# Requirement:
Write out the records word for word, with no pictures.

# Provided entries:

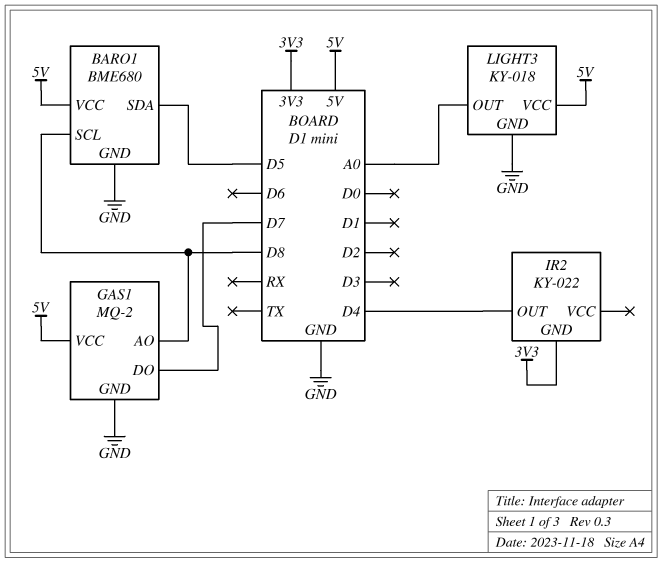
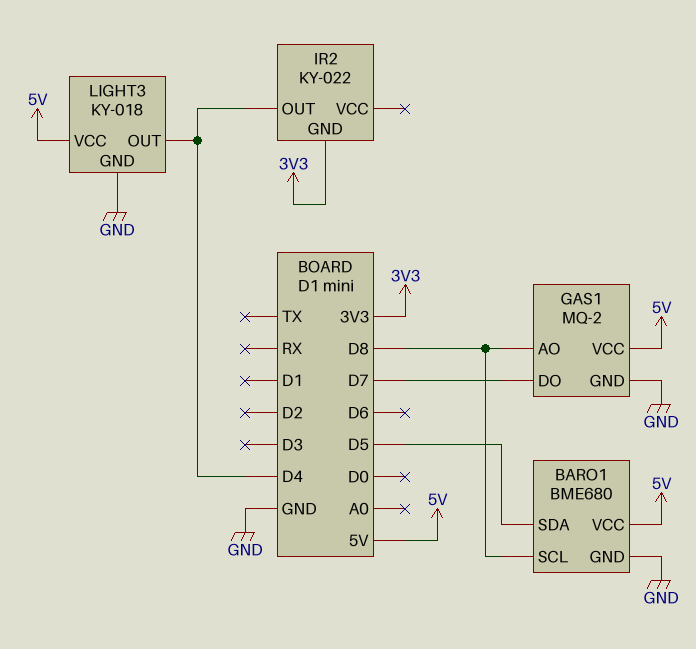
LIGHT3 pin OUT: A0 -> D4

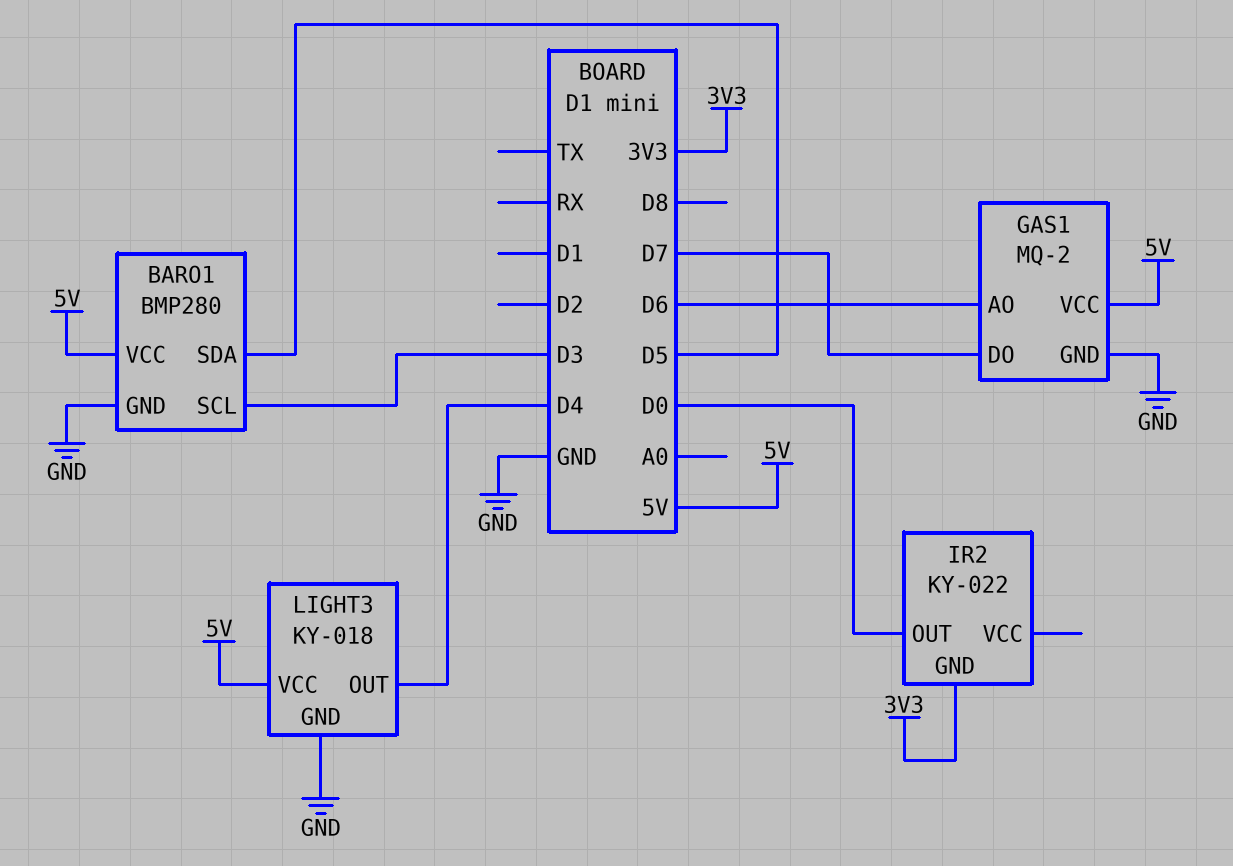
BARO1: BME680 -> BMP280
BARO1 pin SCL: D8 -> D3
GAS1 pin AO: D8 -> D6
IR2 pin OUT: D4 -> D0

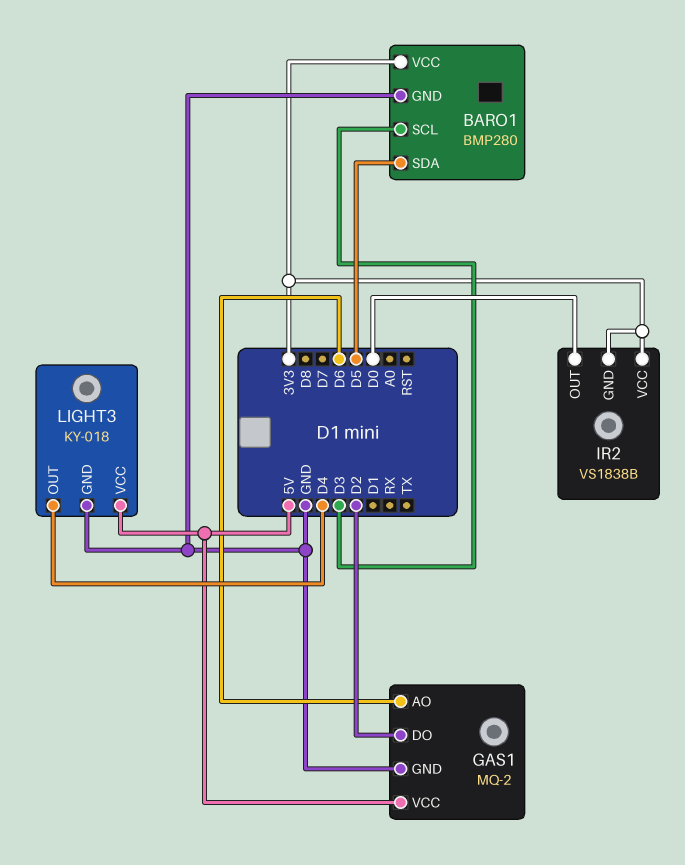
BARO1 pin VCC: 5V -> 3V3
GAS1 pin DO: D7 -> D2
IR2: KY-022 -> VS1838B
IR2 pin VCC: none -> 3V3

# Output:
LIGHT3 pin OUT: A0 -> D4

BARO1: BME680 -> BMP280
BARO1 pin SCL: D8 -> D3
GAS1 pin AO: D8 -> D6
IR2 pin OUT: D4 -> D0

BARO1 pin VCC: 5V -> 3V3
GAS1 pin DO: D7 -> D2
IR2: KY-022 -> VS1838B
IR2 pin VCC: none -> 3V3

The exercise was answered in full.